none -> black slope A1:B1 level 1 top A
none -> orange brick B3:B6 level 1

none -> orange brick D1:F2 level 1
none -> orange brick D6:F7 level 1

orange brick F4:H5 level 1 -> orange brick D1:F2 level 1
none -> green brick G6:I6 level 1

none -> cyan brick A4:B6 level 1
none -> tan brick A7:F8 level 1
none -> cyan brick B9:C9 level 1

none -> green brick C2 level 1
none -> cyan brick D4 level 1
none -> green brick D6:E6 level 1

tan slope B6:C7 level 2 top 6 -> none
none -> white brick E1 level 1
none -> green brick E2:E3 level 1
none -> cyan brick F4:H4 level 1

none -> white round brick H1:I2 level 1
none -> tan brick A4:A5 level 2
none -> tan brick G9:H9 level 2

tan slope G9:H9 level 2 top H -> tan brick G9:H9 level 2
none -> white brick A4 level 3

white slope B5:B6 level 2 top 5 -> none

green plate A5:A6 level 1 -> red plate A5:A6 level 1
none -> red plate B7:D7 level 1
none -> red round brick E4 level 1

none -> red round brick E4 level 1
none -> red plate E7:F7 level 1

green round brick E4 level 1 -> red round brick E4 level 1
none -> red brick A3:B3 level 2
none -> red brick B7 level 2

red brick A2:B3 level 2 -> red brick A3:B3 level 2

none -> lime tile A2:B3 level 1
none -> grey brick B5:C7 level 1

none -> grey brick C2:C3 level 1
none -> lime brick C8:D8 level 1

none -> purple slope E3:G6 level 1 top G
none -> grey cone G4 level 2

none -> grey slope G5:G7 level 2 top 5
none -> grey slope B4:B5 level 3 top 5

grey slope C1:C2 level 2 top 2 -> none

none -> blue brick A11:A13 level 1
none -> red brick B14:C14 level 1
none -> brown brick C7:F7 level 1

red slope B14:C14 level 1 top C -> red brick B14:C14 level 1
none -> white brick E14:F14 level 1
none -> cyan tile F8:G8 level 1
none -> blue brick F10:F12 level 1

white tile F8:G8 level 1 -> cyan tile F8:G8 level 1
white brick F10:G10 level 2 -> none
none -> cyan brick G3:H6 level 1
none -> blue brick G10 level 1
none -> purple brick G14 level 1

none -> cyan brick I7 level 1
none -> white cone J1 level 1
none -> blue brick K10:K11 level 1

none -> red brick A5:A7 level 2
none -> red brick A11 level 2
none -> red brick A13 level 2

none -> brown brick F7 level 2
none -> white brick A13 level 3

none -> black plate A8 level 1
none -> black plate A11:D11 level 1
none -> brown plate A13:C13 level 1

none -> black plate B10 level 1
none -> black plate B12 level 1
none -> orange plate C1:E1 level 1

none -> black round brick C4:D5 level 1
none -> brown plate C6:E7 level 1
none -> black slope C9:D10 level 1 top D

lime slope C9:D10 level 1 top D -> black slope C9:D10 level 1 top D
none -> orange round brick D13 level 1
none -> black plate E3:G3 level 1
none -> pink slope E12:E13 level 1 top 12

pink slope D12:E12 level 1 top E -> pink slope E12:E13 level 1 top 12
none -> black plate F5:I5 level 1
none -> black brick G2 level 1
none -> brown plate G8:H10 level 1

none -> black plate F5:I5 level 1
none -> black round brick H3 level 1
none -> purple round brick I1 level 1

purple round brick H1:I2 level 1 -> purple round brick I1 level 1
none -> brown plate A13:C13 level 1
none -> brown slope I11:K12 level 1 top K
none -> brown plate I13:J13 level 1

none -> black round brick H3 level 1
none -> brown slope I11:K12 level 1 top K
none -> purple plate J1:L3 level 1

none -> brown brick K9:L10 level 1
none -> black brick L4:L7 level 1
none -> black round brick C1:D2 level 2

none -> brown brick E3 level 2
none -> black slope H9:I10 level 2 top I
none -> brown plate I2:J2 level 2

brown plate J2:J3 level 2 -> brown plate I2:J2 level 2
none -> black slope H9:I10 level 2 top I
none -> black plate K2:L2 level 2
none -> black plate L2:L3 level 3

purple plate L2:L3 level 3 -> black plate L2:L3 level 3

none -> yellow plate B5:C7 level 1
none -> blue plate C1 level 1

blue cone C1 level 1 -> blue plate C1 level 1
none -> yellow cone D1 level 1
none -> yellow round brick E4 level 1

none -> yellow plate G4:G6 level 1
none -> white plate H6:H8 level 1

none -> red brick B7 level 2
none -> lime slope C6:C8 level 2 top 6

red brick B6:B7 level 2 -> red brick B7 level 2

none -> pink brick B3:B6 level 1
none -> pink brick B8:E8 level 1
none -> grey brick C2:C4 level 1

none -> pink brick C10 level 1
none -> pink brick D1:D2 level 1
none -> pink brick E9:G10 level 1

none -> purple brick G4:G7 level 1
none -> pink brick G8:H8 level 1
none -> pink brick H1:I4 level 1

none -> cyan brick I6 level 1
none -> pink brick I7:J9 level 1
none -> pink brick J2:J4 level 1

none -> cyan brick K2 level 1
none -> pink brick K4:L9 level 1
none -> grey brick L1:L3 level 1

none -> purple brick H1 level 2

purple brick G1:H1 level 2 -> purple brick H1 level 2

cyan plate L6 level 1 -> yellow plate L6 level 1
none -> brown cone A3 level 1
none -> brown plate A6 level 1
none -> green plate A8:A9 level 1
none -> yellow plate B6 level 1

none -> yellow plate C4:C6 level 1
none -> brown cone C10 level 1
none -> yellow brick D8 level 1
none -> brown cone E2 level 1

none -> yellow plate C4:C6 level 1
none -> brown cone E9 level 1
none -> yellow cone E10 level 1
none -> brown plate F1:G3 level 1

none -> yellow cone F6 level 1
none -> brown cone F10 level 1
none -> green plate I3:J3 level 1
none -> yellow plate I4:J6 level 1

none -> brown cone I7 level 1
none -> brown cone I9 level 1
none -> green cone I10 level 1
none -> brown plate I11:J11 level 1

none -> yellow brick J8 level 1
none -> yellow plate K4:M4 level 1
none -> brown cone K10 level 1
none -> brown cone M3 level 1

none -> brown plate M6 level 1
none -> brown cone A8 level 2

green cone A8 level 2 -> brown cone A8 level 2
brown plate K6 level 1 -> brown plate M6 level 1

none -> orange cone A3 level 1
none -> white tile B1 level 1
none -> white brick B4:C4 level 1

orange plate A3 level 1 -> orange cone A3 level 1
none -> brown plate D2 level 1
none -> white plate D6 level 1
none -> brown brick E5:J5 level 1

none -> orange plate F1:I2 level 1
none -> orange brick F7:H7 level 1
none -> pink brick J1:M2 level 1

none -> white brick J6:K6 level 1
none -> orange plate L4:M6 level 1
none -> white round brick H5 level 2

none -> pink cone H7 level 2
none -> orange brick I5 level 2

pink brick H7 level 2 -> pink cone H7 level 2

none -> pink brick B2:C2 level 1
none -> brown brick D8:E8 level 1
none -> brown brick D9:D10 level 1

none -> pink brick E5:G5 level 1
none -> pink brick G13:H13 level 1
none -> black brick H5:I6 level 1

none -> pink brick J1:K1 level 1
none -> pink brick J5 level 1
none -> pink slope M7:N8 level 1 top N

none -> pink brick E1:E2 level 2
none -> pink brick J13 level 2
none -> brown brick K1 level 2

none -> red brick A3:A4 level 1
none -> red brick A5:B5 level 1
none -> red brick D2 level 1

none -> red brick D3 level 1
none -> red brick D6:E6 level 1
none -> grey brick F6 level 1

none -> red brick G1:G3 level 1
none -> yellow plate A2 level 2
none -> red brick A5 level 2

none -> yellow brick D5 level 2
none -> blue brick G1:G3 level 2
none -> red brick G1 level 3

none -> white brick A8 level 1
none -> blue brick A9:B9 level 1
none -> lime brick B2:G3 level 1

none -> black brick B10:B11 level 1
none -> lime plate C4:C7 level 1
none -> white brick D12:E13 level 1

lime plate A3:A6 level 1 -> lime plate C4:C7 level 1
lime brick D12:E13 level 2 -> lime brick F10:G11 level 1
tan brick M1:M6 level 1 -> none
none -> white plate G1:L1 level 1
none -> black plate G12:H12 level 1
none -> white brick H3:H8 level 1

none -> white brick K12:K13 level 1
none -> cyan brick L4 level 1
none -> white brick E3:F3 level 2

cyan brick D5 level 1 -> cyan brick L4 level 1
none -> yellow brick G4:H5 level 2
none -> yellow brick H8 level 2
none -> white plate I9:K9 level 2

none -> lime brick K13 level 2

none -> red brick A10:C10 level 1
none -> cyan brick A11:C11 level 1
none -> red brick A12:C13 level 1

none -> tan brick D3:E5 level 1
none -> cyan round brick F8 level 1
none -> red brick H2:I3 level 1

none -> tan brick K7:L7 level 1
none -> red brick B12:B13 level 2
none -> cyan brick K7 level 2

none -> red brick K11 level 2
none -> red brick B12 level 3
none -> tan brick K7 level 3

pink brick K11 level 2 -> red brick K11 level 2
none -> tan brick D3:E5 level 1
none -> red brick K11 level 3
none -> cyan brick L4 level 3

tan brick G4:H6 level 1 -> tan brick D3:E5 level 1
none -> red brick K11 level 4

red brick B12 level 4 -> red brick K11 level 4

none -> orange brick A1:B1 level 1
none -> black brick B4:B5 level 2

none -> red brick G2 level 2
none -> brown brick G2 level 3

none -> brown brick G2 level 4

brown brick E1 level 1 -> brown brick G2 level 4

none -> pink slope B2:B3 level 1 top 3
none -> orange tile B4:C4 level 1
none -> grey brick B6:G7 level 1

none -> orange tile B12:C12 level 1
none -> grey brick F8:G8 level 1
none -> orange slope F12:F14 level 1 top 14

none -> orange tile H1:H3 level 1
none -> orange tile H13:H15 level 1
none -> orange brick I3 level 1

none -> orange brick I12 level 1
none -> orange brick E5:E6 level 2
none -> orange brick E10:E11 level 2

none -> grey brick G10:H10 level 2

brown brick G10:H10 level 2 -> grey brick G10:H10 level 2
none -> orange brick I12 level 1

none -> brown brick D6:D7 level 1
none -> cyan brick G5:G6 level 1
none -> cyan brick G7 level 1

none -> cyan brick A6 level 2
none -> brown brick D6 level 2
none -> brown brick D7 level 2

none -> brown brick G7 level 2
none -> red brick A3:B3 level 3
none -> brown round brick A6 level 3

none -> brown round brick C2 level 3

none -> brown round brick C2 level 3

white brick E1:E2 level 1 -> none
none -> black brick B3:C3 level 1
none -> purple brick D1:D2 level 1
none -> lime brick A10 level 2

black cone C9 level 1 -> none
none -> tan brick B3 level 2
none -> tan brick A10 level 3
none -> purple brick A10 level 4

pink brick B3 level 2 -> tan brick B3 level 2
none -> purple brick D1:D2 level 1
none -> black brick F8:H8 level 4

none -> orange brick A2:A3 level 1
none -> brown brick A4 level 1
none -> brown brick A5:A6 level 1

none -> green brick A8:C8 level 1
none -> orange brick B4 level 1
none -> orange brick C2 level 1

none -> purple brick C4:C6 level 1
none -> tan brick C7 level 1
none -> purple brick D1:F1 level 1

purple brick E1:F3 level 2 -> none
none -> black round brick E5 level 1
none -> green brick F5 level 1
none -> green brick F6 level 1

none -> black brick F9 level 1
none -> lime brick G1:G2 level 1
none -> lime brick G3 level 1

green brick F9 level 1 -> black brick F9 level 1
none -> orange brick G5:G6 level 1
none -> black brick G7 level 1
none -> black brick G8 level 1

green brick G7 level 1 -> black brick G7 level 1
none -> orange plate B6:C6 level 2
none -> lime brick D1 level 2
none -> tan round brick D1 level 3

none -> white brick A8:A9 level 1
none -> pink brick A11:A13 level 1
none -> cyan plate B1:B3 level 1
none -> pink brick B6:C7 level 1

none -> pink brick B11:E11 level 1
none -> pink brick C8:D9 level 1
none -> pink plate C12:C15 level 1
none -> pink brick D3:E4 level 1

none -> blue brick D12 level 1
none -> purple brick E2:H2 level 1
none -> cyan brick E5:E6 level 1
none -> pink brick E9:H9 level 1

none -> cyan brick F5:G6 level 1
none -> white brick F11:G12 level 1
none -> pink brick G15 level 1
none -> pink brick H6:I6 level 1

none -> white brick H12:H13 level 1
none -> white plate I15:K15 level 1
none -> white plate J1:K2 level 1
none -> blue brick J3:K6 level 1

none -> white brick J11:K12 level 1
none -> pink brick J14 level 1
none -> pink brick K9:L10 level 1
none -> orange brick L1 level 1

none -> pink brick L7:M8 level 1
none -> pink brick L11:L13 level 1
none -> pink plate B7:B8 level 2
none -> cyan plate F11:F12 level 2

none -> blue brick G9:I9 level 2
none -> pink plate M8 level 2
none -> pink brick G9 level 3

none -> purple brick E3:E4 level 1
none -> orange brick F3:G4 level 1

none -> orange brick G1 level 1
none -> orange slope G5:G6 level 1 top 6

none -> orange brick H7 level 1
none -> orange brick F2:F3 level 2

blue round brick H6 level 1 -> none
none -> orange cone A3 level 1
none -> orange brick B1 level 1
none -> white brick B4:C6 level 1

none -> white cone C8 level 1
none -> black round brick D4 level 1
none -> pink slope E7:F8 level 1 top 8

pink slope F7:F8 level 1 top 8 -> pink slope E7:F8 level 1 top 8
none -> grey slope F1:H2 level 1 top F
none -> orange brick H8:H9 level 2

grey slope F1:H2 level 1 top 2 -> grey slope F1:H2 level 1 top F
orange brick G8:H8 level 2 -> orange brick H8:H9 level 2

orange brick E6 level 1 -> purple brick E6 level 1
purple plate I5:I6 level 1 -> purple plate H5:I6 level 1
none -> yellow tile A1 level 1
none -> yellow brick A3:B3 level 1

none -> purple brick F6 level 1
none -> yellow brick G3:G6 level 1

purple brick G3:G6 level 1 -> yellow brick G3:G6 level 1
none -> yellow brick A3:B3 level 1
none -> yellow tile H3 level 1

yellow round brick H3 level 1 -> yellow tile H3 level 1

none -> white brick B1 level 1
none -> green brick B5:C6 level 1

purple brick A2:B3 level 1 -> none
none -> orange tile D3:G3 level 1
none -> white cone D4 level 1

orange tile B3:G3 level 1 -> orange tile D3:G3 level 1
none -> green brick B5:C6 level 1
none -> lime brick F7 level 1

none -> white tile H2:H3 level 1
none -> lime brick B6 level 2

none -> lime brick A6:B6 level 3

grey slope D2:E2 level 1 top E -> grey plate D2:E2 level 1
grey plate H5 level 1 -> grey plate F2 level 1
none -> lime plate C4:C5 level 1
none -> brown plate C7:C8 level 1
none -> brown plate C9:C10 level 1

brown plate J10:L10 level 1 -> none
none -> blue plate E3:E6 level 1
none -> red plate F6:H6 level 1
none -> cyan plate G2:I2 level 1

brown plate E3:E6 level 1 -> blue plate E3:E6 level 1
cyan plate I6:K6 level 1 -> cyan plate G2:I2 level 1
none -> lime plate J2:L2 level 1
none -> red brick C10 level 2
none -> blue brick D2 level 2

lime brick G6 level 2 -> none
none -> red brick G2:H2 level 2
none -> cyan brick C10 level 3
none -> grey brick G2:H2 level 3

____________

**YOUR OBJECTIVE**
Reproduce, character for character, only the lines of the preceding data that start at the line with "none -> red brick A3:A4 level 1" and end at the line with "none -> yellow brick D5 level 2", both included.

**OUTPUT BELOW**
none -> red brick A3:A4 level 1
none -> red brick A5:B5 level 1
none -> red brick D2 level 1

none -> red brick D3 level 1
none -> red brick D6:E6 level 1
none -> grey brick F6 level 1

none -> red brick G1:G3 level 1
none -> yellow plate A2 level 2
none -> red brick A5 level 2

none -> yellow brick D5 level 2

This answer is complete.